SHORT EXERCISE: Please tally the lines in the material below that contain the string "treble", treating uppercase and lowercase as different, and reply with the number alone.
:::::
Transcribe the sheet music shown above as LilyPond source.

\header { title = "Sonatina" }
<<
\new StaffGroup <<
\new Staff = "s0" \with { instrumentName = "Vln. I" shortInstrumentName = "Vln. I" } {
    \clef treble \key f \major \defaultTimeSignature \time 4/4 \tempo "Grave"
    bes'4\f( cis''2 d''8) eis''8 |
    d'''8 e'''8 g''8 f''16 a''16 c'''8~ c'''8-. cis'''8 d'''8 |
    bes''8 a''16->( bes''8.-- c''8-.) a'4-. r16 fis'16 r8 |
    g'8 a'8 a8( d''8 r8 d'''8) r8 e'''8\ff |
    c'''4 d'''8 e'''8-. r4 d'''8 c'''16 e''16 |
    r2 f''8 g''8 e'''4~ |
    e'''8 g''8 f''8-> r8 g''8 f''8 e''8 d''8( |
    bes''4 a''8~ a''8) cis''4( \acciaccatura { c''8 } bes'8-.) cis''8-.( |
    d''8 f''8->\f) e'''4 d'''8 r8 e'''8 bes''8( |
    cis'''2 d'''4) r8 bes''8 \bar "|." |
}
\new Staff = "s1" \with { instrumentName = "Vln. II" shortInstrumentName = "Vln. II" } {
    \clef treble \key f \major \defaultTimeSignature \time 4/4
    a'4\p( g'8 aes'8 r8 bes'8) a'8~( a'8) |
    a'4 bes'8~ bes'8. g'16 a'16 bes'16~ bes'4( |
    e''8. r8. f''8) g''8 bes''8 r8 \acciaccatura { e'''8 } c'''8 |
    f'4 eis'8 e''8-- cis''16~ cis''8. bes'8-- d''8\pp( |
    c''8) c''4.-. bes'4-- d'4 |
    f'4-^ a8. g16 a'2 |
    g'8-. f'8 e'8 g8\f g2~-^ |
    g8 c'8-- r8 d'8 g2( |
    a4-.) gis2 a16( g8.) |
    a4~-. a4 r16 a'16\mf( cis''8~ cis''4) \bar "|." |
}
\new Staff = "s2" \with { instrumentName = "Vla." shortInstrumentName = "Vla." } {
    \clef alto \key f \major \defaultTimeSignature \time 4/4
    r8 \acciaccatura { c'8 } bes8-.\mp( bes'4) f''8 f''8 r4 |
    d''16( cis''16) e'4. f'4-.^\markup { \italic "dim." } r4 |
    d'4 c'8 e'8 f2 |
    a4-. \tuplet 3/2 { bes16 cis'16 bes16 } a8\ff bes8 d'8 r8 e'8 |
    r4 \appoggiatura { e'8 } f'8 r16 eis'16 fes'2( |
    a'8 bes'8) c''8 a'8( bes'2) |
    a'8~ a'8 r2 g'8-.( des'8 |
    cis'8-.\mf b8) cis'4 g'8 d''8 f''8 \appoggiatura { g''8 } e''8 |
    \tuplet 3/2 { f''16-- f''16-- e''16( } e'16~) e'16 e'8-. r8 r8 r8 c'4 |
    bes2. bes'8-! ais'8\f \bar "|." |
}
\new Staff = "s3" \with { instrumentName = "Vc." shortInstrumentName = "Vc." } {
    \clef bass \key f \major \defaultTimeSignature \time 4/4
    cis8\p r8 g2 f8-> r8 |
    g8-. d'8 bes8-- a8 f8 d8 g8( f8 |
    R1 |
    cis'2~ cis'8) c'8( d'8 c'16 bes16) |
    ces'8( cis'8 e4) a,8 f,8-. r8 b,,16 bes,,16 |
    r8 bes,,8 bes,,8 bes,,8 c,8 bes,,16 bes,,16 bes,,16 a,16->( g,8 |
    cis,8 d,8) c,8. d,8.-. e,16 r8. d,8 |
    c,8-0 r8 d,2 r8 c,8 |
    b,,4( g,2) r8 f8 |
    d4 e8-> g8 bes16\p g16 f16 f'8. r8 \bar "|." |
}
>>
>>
:::::
EXERCISE RESULT: 2